(WORK TO BE COMPLETED): The result should consist solely of the line containing "R7: 2.7 (3V3, SIG22) -> 68 (3V3, SIG22)" and the lines that follow it below, each reproduced exactly, the last line included.

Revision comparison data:
____

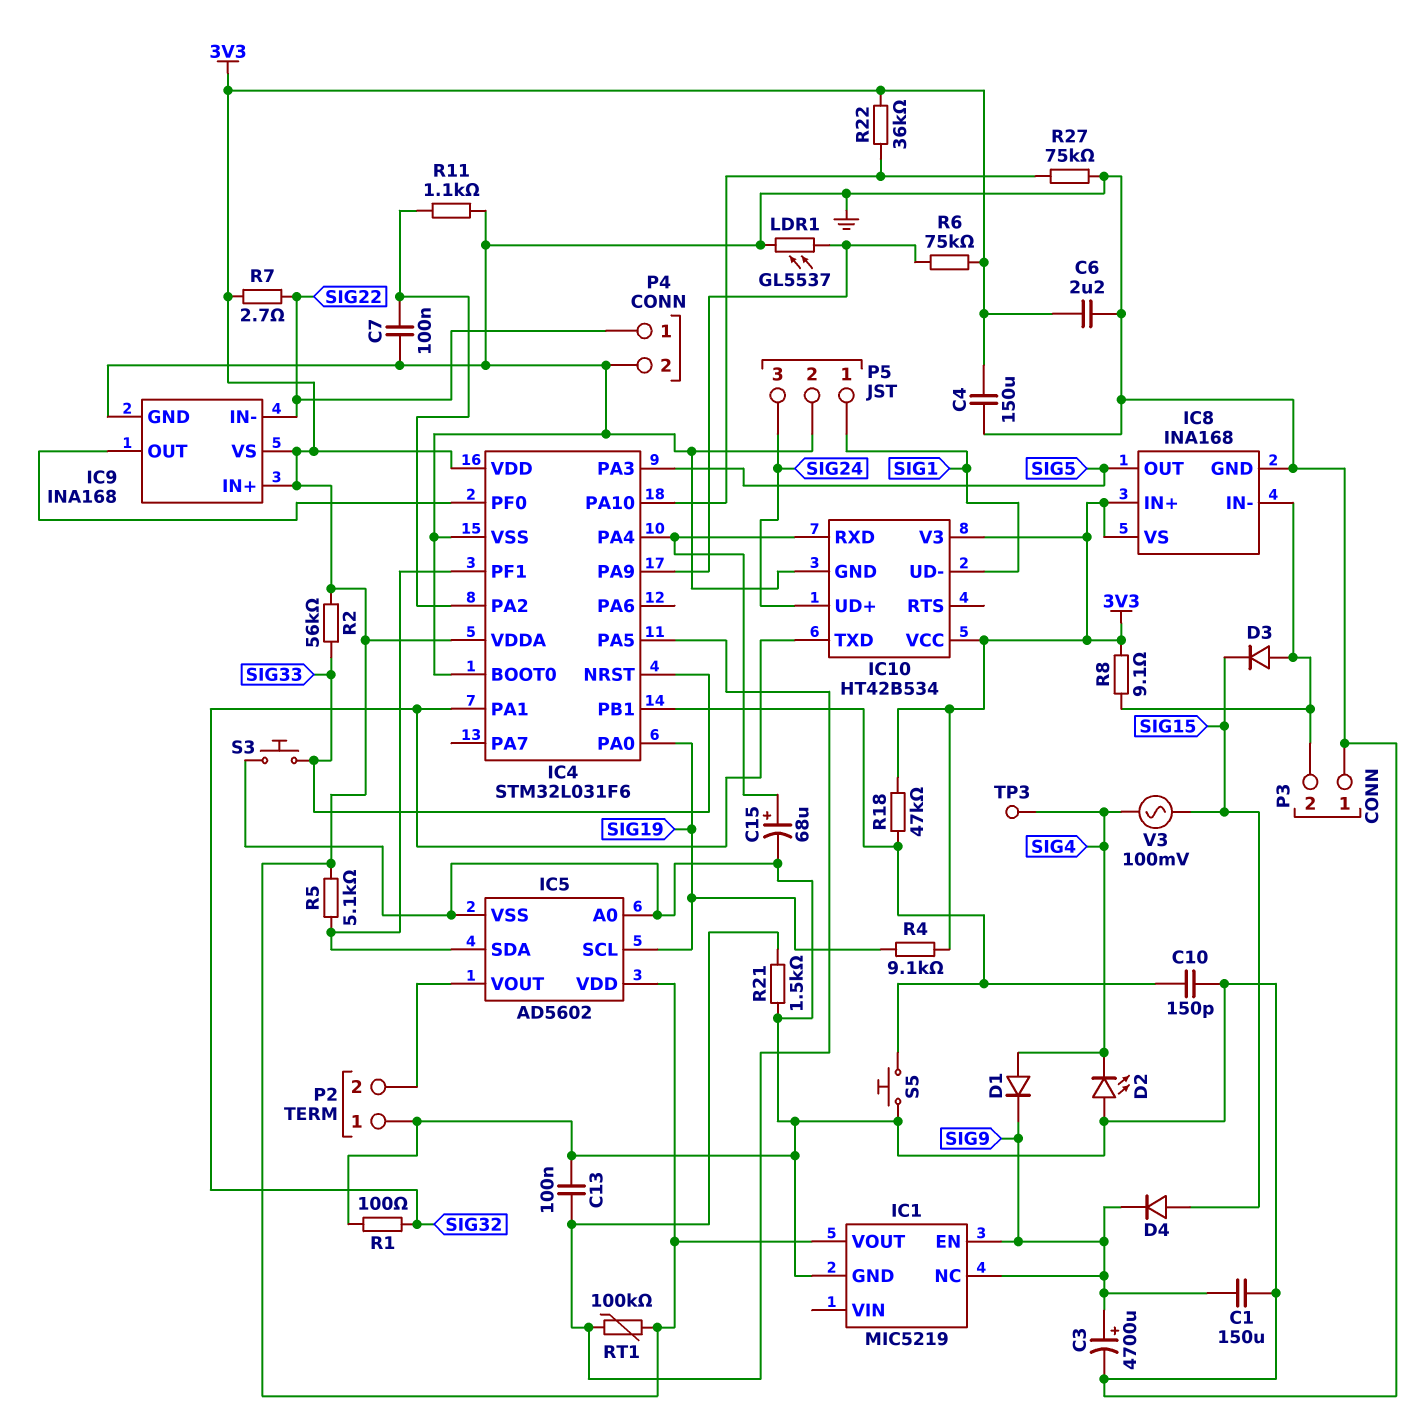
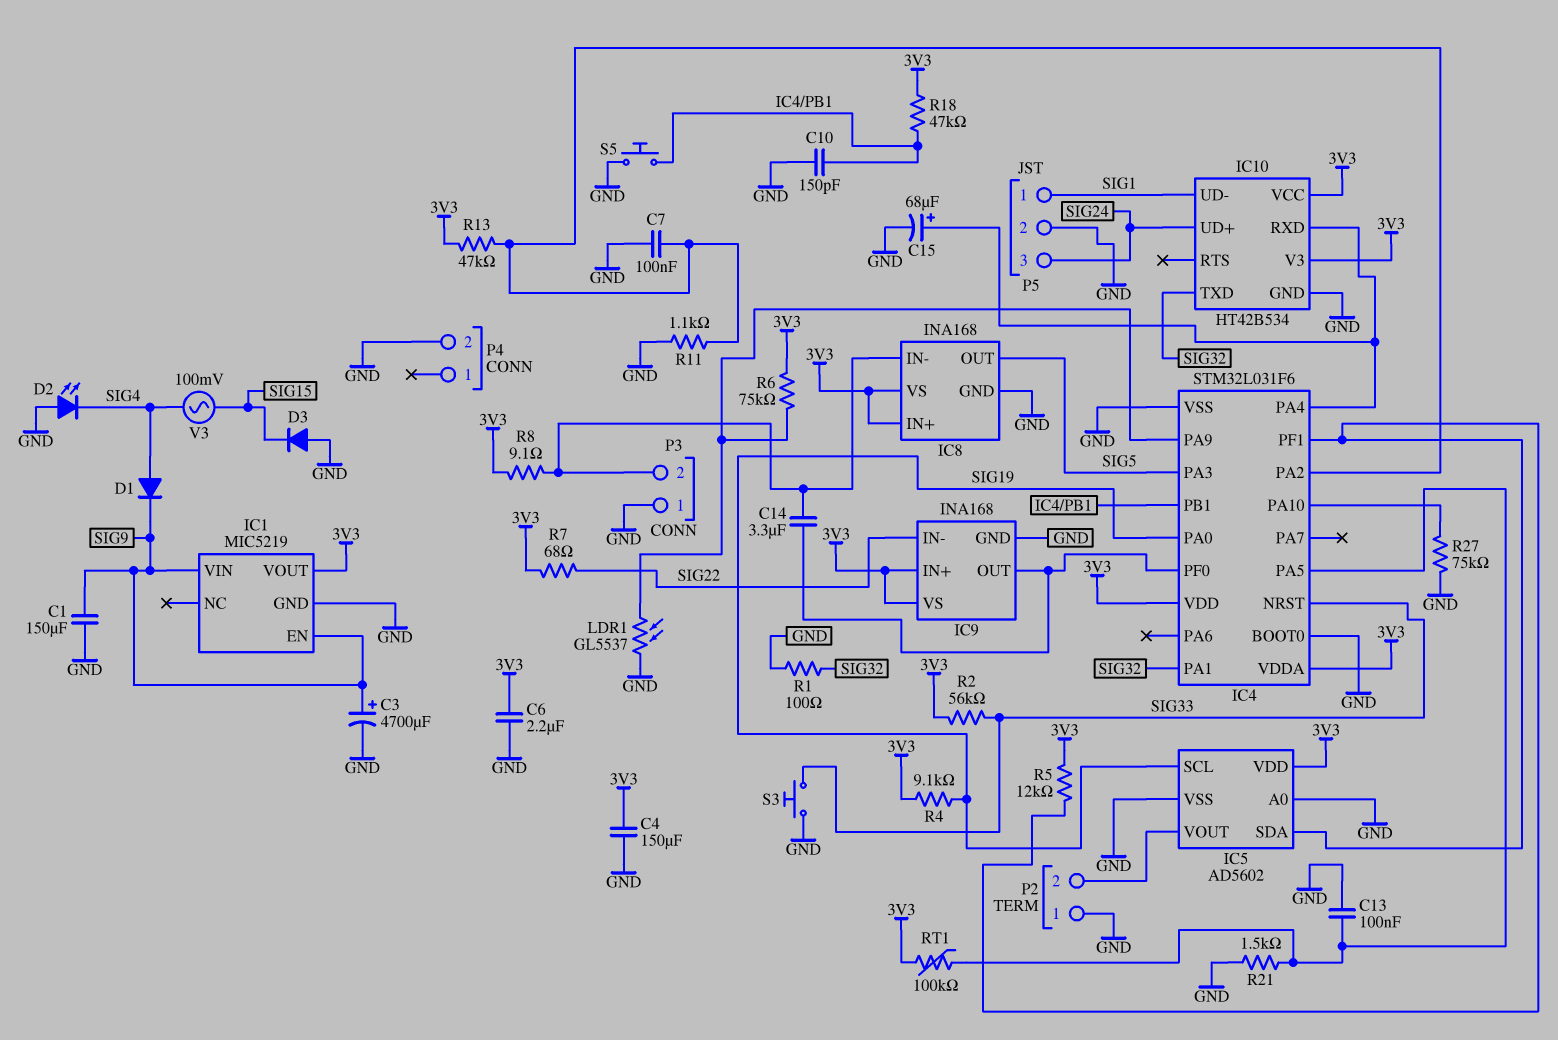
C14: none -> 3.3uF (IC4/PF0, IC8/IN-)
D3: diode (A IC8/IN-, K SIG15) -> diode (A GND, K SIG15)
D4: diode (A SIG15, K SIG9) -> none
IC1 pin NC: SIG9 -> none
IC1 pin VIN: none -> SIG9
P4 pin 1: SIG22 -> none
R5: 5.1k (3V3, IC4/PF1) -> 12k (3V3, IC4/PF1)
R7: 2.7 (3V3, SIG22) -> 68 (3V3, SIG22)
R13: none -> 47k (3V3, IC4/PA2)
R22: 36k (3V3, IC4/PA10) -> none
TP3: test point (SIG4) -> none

____

(TASK OUTPUT):
R7: 2.7 (3V3, SIG22) -> 68 (3V3, SIG22)
R13: none -> 47k (3V3, IC4/PA2)
R22: 36k (3V3, IC4/PA10) -> none
TP3: test point (SIG4) -> none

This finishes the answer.